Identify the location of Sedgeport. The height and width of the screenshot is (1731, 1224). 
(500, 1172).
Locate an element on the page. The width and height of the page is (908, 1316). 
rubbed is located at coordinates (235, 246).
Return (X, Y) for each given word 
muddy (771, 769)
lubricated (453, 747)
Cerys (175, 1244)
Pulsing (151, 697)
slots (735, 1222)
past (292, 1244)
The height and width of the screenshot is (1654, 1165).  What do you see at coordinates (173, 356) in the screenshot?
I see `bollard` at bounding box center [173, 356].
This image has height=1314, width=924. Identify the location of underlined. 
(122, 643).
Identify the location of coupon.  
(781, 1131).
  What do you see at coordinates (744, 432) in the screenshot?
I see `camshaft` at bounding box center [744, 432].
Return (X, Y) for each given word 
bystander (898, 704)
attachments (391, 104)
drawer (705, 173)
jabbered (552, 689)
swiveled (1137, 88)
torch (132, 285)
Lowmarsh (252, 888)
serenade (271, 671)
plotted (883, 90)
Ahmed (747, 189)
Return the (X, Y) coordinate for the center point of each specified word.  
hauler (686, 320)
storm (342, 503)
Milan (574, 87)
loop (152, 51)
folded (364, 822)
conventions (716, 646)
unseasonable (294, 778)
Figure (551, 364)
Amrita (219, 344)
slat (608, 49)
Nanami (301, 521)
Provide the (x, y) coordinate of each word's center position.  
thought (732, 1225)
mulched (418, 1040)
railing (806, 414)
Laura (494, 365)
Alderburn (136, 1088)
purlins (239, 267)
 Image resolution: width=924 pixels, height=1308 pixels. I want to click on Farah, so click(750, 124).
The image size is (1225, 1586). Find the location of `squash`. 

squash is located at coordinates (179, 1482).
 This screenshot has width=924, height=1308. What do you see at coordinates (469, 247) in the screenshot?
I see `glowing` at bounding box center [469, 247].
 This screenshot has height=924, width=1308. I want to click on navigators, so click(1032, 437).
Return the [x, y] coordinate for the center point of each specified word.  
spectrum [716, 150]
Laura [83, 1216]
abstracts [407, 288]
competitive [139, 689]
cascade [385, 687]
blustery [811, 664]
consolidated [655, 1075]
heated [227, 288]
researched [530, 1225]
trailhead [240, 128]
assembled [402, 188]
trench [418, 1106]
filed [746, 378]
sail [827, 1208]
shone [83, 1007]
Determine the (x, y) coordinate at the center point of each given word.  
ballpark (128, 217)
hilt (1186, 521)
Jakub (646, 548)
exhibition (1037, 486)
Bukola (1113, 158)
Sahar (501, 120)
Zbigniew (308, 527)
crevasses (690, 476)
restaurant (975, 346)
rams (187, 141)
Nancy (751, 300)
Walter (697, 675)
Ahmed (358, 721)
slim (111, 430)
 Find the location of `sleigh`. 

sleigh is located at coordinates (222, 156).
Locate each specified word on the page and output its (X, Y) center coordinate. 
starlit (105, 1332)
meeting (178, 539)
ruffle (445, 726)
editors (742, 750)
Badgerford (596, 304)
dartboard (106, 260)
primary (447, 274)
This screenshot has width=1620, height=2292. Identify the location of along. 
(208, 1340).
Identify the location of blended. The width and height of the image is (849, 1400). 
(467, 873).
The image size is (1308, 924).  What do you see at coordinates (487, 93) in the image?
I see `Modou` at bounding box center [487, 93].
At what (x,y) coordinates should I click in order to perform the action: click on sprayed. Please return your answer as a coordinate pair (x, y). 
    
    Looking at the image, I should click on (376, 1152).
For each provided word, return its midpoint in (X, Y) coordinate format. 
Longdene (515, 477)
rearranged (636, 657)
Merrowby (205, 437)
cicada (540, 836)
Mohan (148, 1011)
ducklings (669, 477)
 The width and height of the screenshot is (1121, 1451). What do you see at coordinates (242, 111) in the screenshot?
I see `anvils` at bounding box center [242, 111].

★ ★ ★ ★ ★

• **Your instructions**: Can you transcribe the records above, beginning at the line that contains "trailhead [240, 128]" and stopping after the line that contains "sleigh is located at coordinates (222, 156).", both lines included?

• **Full output**:
trailhead [240, 128]
assembled [402, 188]
trench [418, 1106]
filed [746, 378]
sail [827, 1208]
shone [83, 1007]
Determine the (x, y) coordinate at the center point of each given word.  
ballpark (128, 217)
hilt (1186, 521)
Jakub (646, 548)
exhibition (1037, 486)
Bukola (1113, 158)
Sahar (501, 120)
Zbigniew (308, 527)
crevasses (690, 476)
restaurant (975, 346)
rams (187, 141)
Nancy (751, 300)
Walter (697, 675)
Ahmed (358, 721)
slim (111, 430)
 Find the location of `sleigh`. 

sleigh is located at coordinates (222, 156).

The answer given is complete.